Task instructions »
Output every record below exactly.

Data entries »
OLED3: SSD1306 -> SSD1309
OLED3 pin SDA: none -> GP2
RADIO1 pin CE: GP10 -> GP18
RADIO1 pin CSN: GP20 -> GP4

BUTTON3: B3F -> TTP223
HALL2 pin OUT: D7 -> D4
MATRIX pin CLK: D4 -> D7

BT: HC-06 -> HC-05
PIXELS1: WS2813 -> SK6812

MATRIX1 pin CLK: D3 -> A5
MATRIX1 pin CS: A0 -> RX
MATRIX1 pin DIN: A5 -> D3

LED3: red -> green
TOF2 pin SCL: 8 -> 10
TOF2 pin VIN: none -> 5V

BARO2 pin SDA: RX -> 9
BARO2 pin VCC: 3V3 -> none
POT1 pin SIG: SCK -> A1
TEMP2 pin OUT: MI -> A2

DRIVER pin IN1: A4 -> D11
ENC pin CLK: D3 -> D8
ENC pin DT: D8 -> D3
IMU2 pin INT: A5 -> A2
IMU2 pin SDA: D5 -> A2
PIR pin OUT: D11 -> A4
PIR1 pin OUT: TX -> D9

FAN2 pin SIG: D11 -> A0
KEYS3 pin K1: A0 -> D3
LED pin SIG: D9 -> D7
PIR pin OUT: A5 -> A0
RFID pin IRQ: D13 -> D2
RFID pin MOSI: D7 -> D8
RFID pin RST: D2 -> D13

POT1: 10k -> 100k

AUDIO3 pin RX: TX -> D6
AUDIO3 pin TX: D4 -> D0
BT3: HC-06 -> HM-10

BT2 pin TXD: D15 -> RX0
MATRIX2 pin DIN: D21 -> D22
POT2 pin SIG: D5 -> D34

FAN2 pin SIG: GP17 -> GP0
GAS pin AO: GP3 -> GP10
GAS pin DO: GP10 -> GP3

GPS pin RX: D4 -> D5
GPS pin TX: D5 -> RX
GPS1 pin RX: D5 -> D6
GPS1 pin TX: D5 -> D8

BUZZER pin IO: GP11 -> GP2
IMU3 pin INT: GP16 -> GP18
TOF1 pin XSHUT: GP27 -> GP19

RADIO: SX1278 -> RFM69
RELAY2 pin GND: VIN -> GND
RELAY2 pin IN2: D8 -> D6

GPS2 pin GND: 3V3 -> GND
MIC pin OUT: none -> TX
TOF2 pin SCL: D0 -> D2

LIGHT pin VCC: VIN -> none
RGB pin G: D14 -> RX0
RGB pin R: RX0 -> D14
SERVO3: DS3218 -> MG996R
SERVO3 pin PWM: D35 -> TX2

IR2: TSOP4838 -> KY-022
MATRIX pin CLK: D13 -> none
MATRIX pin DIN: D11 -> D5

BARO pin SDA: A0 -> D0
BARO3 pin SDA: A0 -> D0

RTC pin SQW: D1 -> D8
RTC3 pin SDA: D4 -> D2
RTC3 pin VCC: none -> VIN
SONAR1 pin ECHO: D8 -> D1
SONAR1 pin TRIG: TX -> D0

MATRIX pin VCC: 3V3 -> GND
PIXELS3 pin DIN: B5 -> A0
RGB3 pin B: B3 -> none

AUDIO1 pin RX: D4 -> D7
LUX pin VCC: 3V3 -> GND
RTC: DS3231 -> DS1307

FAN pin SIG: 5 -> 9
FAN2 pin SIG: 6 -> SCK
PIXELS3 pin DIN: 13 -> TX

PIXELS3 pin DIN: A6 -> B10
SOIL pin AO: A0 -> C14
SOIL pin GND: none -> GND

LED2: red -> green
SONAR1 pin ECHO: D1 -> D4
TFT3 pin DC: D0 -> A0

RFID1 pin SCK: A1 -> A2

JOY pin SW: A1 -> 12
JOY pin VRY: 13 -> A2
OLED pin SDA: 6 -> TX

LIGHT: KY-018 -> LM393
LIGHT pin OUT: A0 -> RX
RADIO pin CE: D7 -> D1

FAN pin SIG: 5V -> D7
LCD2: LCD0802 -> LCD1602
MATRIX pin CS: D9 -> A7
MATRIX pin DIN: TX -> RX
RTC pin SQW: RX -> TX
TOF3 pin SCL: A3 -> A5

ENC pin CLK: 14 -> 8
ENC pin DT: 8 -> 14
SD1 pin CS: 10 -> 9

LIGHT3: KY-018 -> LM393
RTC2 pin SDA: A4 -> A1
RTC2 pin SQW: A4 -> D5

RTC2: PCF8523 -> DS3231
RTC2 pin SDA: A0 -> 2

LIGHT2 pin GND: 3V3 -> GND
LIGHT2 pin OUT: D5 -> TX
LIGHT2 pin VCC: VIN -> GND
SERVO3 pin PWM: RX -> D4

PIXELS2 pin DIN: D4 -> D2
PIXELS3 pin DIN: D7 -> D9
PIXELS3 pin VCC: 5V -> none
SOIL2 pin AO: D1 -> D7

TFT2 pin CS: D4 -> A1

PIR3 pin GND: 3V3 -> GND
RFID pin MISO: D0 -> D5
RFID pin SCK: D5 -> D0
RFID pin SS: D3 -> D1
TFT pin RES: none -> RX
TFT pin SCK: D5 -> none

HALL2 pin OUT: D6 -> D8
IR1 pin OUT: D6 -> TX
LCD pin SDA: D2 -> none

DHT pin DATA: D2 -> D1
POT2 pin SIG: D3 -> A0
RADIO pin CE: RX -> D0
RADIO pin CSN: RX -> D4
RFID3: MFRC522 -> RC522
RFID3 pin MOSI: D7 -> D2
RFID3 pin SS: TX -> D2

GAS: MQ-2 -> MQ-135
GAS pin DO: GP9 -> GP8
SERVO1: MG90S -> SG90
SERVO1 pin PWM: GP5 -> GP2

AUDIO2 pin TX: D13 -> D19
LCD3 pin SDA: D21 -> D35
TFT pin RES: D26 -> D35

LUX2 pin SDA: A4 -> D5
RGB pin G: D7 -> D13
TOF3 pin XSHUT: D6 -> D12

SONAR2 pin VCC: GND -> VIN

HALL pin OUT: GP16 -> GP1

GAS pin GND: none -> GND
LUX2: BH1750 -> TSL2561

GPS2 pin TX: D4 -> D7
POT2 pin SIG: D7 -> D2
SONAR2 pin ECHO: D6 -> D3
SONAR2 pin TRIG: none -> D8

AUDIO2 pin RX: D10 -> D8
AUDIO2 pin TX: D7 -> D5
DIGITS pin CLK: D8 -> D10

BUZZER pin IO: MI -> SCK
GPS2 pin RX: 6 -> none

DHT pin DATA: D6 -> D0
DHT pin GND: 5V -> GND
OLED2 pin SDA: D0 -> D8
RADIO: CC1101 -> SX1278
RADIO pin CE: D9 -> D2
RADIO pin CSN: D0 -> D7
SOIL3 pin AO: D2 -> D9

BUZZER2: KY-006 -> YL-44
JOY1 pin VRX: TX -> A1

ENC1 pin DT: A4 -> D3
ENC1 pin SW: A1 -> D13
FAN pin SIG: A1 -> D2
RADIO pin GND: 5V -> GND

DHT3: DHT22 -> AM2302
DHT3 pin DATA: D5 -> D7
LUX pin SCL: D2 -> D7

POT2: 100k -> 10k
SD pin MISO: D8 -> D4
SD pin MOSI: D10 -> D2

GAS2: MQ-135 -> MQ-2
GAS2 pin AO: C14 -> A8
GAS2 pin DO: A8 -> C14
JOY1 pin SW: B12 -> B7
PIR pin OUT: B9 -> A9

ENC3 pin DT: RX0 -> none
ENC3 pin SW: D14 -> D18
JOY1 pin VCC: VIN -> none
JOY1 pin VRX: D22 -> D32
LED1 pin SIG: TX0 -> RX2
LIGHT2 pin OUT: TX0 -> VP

Solution below »
OLED3: SSD1306 -> SSD1309
OLED3 pin SDA: none -> GP2
RADIO1 pin CE: GP10 -> GP18
RADIO1 pin CSN: GP20 -> GP4

BUTTON3: B3F -> TTP223
HALL2 pin OUT: D7 -> D4
MATRIX pin CLK: D4 -> D7

BT: HC-06 -> HC-05
PIXELS1: WS2813 -> SK6812

MATRIX1 pin CLK: D3 -> A5
MATRIX1 pin CS: A0 -> RX
MATRIX1 pin DIN: A5 -> D3

LED3: red -> green
TOF2 pin SCL: 8 -> 10
TOF2 pin VIN: none -> 5V

BARO2 pin SDA: RX -> 9
BARO2 pin VCC: 3V3 -> none
POT1 pin SIG: SCK -> A1
TEMP2 pin OUT: MI -> A2

DRIVER pin IN1: A4 -> D11
ENC pin CLK: D3 -> D8
ENC pin DT: D8 -> D3
IMU2 pin INT: A5 -> A2
IMU2 pin SDA: D5 -> A2
PIR pin OUT: D11 -> A4
PIR1 pin OUT: TX -> D9

FAN2 pin SIG: D11 -> A0
KEYS3 pin K1: A0 -> D3
LED pin SIG: D9 -> D7
PIR pin OUT: A5 -> A0
RFID pin IRQ: D13 -> D2
RFID pin MOSI: D7 -> D8
RFID pin RST: D2 -> D13

POT1: 10k -> 100k

AUDIO3 pin RX: TX -> D6
AUDIO3 pin TX: D4 -> D0
BT3: HC-06 -> HM-10

BT2 pin TXD: D15 -> RX0
MATRIX2 pin DIN: D21 -> D22
POT2 pin SIG: D5 -> D34

FAN2 pin SIG: GP17 -> GP0
GAS pin AO: GP3 -> GP10
GAS pin DO: GP10 -> GP3

GPS pin RX: D4 -> D5
GPS pin TX: D5 -> RX
GPS1 pin RX: D5 -> D6
GPS1 pin TX: D5 -> D8

BUZZER pin IO: GP11 -> GP2
IMU3 pin INT: GP16 -> GP18
TOF1 pin XSHUT: GP27 -> GP19

RADIO: SX1278 -> RFM69
RELAY2 pin GND: VIN -> GND
RELAY2 pin IN2: D8 -> D6

GPS2 pin GND: 3V3 -> GND
MIC pin OUT: none -> TX
TOF2 pin SCL: D0 -> D2

LIGHT pin VCC: VIN -> none
RGB pin G: D14 -> RX0
RGB pin R: RX0 -> D14
SERVO3: DS3218 -> MG996R
SERVO3 pin PWM: D35 -> TX2

IR2: TSOP4838 -> KY-022
MATRIX pin CLK: D13 -> none
MATRIX pin DIN: D11 -> D5

BARO pin SDA: A0 -> D0
BARO3 pin SDA: A0 -> D0

RTC pin SQW: D1 -> D8
RTC3 pin SDA: D4 -> D2
RTC3 pin VCC: none -> VIN
SONAR1 pin ECHO: D8 -> D1
SONAR1 pin TRIG: TX -> D0

MATRIX pin VCC: 3V3 -> GND
PIXELS3 pin DIN: B5 -> A0
RGB3 pin B: B3 -> none

AUDIO1 pin RX: D4 -> D7
LUX pin VCC: 3V3 -> GND
RTC: DS3231 -> DS1307

FAN pin SIG: 5 -> 9
FAN2 pin SIG: 6 -> SCK
PIXELS3 pin DIN: 13 -> TX

PIXELS3 pin DIN: A6 -> B10
SOIL pin AO: A0 -> C14
SOIL pin GND: none -> GND

LED2: red -> green
SONAR1 pin ECHO: D1 -> D4
TFT3 pin DC: D0 -> A0

RFID1 pin SCK: A1 -> A2

JOY pin SW: A1 -> 12
JOY pin VRY: 13 -> A2
OLED pin SDA: 6 -> TX

LIGHT: KY-018 -> LM393
LIGHT pin OUT: A0 -> RX
RADIO pin CE: D7 -> D1

FAN pin SIG: 5V -> D7
LCD2: LCD0802 -> LCD1602
MATRIX pin CS: D9 -> A7
MATRIX pin DIN: TX -> RX
RTC pin SQW: RX -> TX
TOF3 pin SCL: A3 -> A5

ENC pin CLK: 14 -> 8
ENC pin DT: 8 -> 14
SD1 pin CS: 10 -> 9

LIGHT3: KY-018 -> LM393
RTC2 pin SDA: A4 -> A1
RTC2 pin SQW: A4 -> D5

RTC2: PCF8523 -> DS3231
RTC2 pin SDA: A0 -> 2

LIGHT2 pin GND: 3V3 -> GND
LIGHT2 pin OUT: D5 -> TX
LIGHT2 pin VCC: VIN -> GND
SERVO3 pin PWM: RX -> D4

PIXELS2 pin DIN: D4 -> D2
PIXELS3 pin DIN: D7 -> D9
PIXELS3 pin VCC: 5V -> none
SOIL2 pin AO: D1 -> D7

TFT2 pin CS: D4 -> A1

PIR3 pin GND: 3V3 -> GND
RFID pin MISO: D0 -> D5
RFID pin SCK: D5 -> D0
RFID pin SS: D3 -> D1
TFT pin RES: none -> RX
TFT pin SCK: D5 -> none

HALL2 pin OUT: D6 -> D8
IR1 pin OUT: D6 -> TX
LCD pin SDA: D2 -> none

DHT pin DATA: D2 -> D1
POT2 pin SIG: D3 -> A0
RADIO pin CE: RX -> D0
RADIO pin CSN: RX -> D4
RFID3: MFRC522 -> RC522
RFID3 pin MOSI: D7 -> D2
RFID3 pin SS: TX -> D2

GAS: MQ-2 -> MQ-135
GAS pin DO: GP9 -> GP8
SERVO1: MG90S -> SG90
SERVO1 pin PWM: GP5 -> GP2

AUDIO2 pin TX: D13 -> D19
LCD3 pin SDA: D21 -> D35
TFT pin RES: D26 -> D35

LUX2 pin SDA: A4 -> D5
RGB pin G: D7 -> D13
TOF3 pin XSHUT: D6 -> D12

SONAR2 pin VCC: GND -> VIN

HALL pin OUT: GP16 -> GP1

GAS pin GND: none -> GND
LUX2: BH1750 -> TSL2561

GPS2 pin TX: D4 -> D7
POT2 pin SIG: D7 -> D2
SONAR2 pin ECHO: D6 -> D3
SONAR2 pin TRIG: none -> D8

AUDIO2 pin RX: D10 -> D8
AUDIO2 pin TX: D7 -> D5
DIGITS pin CLK: D8 -> D10

BUZZER pin IO: MI -> SCK
GPS2 pin RX: 6 -> none

DHT pin DATA: D6 -> D0
DHT pin GND: 5V -> GND
OLED2 pin SDA: D0 -> D8
RADIO: CC1101 -> SX1278
RADIO pin CE: D9 -> D2
RADIO pin CSN: D0 -> D7
SOIL3 pin AO: D2 -> D9

BUZZER2: KY-006 -> YL-44
JOY1 pin VRX: TX -> A1

ENC1 pin DT: A4 -> D3
ENC1 pin SW: A1 -> D13
FAN pin SIG: A1 -> D2
RADIO pin GND: 5V -> GND

DHT3: DHT22 -> AM2302
DHT3 pin DATA: D5 -> D7
LUX pin SCL: D2 -> D7

POT2: 100k -> 10k
SD pin MISO: D8 -> D4
SD pin MOSI: D10 -> D2

GAS2: MQ-135 -> MQ-2
GAS2 pin AO: C14 -> A8
GAS2 pin DO: A8 -> C14
JOY1 pin SW: B12 -> B7
PIR pin OUT: B9 -> A9

ENC3 pin DT: RX0 -> none
ENC3 pin SW: D14 -> D18
JOY1 pin VCC: VIN -> none
JOY1 pin VRX: D22 -> D32
LED1 pin SIG: TX0 -> RX2
LIGHT2 pin OUT: TX0 -> VP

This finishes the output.